Required action — Please reproduce the data below exactly, from the first line through the line containing "POT3 pin SIG: A0 -> TX", and leave every later line out.
*** Data excerpts Section Begins ***
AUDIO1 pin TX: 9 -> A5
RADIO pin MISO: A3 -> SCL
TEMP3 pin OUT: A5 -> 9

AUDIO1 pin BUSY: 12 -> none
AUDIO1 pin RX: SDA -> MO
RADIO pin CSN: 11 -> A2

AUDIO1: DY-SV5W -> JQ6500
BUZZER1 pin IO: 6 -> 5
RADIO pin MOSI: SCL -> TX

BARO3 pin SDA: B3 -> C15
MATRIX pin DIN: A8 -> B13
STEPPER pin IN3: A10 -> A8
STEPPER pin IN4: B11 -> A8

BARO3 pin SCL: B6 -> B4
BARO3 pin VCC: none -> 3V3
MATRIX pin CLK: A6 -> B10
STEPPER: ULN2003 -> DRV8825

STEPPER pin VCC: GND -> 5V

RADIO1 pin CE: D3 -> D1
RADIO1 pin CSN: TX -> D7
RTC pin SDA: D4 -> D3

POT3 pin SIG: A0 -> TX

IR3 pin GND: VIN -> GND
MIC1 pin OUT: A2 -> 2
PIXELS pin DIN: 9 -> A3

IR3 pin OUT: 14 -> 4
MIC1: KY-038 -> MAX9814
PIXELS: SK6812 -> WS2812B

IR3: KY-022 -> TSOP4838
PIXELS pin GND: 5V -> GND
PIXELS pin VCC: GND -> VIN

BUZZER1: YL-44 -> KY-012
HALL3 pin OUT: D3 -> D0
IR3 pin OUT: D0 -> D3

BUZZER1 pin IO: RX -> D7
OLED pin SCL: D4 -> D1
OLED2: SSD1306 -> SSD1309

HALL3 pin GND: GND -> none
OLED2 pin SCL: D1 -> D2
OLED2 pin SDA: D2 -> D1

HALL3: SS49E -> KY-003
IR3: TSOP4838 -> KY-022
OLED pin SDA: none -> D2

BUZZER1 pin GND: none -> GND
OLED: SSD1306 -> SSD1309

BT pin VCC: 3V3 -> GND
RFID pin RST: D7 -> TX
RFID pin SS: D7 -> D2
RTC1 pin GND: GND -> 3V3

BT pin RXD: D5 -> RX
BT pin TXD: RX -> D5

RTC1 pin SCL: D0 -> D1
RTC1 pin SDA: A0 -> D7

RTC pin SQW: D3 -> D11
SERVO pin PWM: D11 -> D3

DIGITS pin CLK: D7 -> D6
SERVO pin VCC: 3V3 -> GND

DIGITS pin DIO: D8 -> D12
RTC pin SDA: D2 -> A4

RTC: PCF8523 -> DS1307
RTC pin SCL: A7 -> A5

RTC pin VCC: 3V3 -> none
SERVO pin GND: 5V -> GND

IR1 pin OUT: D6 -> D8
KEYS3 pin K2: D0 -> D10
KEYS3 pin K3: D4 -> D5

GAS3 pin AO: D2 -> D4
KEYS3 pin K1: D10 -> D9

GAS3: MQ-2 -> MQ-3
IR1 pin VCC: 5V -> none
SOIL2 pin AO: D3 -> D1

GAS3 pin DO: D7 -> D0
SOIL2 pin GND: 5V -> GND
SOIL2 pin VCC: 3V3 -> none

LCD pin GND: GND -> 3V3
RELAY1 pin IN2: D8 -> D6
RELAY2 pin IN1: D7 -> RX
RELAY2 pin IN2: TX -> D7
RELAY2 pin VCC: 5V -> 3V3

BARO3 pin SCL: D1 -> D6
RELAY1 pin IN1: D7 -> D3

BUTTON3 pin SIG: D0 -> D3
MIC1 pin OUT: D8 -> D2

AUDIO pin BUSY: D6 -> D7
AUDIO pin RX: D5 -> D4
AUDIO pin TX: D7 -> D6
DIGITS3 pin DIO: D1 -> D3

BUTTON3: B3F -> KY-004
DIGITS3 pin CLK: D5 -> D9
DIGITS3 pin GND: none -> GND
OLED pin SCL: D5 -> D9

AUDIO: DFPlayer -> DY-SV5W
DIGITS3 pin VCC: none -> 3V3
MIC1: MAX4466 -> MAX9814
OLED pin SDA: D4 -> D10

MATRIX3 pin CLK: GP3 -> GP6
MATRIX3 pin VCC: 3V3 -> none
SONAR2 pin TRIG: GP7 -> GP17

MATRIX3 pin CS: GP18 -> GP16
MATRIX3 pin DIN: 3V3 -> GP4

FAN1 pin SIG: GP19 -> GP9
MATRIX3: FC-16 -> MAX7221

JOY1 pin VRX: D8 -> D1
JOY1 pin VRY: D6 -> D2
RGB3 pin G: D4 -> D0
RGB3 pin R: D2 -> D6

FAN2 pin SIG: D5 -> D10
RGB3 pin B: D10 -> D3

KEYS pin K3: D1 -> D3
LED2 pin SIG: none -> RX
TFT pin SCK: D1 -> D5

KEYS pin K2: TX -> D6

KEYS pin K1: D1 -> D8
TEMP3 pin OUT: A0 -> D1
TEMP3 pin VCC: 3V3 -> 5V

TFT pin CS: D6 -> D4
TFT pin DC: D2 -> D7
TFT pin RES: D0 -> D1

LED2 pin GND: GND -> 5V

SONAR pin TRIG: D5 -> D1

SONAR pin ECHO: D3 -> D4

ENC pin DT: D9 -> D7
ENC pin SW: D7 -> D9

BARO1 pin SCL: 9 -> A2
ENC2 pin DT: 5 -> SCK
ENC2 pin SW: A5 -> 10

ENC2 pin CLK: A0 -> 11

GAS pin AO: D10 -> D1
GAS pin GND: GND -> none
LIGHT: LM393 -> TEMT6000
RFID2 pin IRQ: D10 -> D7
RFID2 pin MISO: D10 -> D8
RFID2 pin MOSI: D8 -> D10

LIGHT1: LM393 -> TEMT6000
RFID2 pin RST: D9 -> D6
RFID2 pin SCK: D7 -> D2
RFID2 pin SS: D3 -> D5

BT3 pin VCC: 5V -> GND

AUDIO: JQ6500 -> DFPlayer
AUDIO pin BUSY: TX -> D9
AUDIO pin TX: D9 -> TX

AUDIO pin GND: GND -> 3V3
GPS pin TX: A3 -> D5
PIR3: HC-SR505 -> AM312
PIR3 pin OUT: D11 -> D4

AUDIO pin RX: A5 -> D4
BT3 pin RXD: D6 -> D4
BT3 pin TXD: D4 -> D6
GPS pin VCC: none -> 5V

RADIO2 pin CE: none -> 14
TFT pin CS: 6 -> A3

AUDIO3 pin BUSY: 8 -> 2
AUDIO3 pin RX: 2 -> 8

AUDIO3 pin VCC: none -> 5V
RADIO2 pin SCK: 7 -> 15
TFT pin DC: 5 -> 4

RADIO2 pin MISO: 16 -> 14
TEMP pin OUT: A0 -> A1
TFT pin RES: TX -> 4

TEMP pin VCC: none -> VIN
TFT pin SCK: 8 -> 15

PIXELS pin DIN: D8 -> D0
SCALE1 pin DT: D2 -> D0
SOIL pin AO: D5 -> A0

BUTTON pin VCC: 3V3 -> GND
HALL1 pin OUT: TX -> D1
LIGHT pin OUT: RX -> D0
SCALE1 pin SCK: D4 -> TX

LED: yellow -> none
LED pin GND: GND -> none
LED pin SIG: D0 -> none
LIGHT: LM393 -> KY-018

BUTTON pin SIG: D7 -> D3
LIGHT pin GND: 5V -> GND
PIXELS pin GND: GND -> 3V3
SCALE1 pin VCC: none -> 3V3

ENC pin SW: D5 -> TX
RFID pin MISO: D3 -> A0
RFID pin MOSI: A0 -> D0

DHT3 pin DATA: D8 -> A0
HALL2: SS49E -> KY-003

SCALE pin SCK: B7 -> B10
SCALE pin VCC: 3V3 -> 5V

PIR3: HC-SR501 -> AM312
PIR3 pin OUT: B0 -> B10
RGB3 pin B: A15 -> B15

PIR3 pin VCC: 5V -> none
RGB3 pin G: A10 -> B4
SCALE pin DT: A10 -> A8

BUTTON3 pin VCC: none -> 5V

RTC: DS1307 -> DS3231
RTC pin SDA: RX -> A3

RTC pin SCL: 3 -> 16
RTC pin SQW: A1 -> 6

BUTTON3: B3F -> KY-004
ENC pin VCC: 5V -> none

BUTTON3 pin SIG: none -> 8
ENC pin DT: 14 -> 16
*** Data excerpts Section Ends ***
Exercise response —
AUDIO1 pin TX: 9 -> A5
RADIO pin MISO: A3 -> SCL
TEMP3 pin OUT: A5 -> 9

AUDIO1 pin BUSY: 12 -> none
AUDIO1 pin RX: SDA -> MO
RADIO pin CSN: 11 -> A2

AUDIO1: DY-SV5W -> JQ6500
BUZZER1 pin IO: 6 -> 5
RADIO pin MOSI: SCL -> TX

BARO3 pin SDA: B3 -> C15
MATRIX pin DIN: A8 -> B13
STEPPER pin IN3: A10 -> A8
STEPPER pin IN4: B11 -> A8

BARO3 pin SCL: B6 -> B4
BARO3 pin VCC: none -> 3V3
MATRIX pin CLK: A6 -> B10
STEPPER: ULN2003 -> DRV8825

STEPPER pin VCC: GND -> 5V

RADIO1 pin CE: D3 -> D1
RADIO1 pin CSN: TX -> D7
RTC pin SDA: D4 -> D3

POT3 pin SIG: A0 -> TX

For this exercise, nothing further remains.